With the pictures omitted, write out the entries that follow exactly as they stand.

===== Source material =====

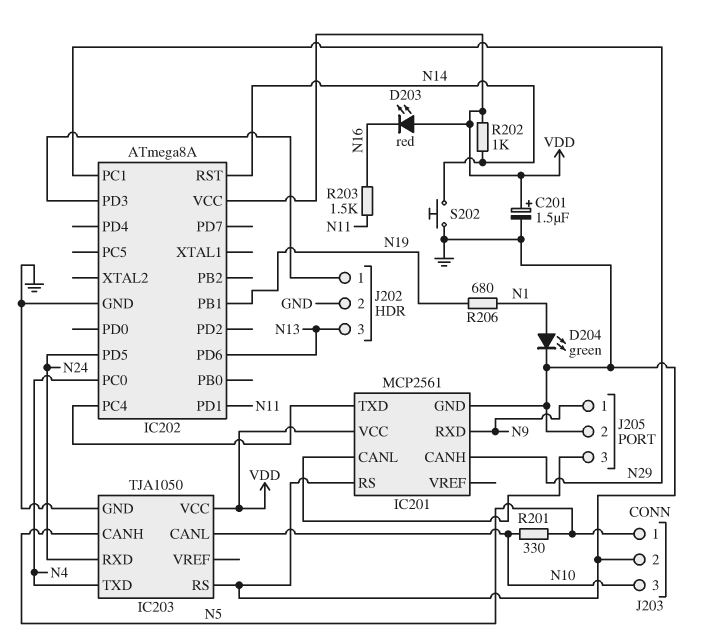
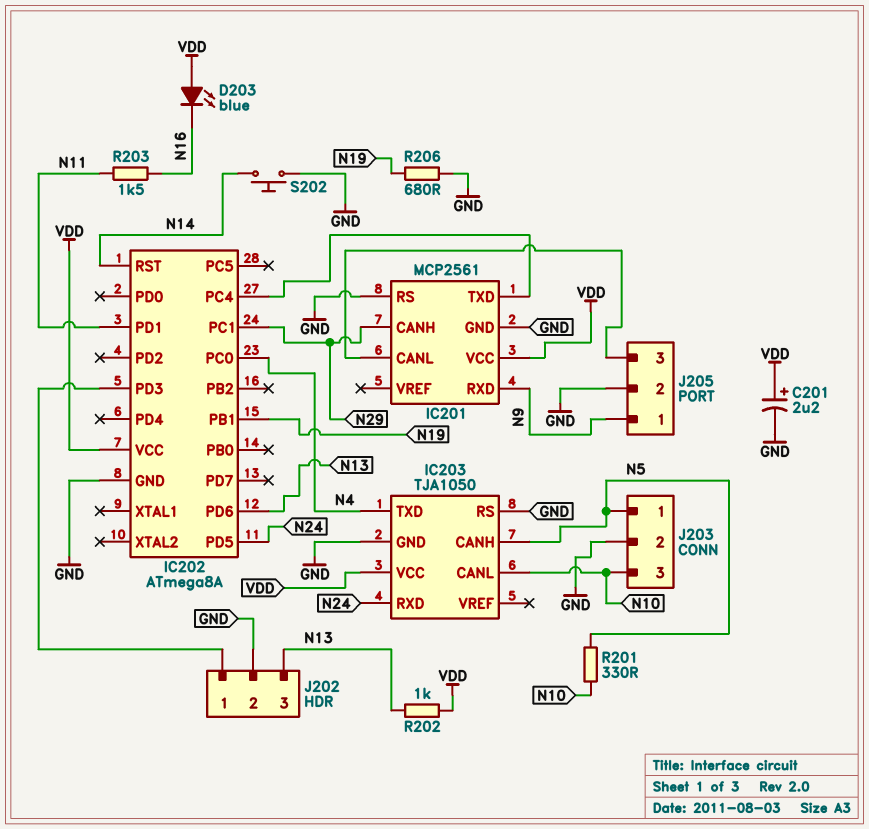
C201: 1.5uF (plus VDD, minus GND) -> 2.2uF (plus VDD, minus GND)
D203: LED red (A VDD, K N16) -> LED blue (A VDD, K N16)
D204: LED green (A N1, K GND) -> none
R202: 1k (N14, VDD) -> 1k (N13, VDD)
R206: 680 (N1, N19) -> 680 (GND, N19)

=====

- _Exercise output_:
C201: 1.5uF (plus VDD, minus GND) -> 2.2uF (plus VDD, minus GND)
D203: LED red (A VDD, K N16) -> LED blue (A VDD, K N16)
D204: LED green (A N1, K GND) -> none
R202: 1k (N14, VDD) -> 1k (N13, VDD)
R206: 680 (N1, N19) -> 680 (GND, N19)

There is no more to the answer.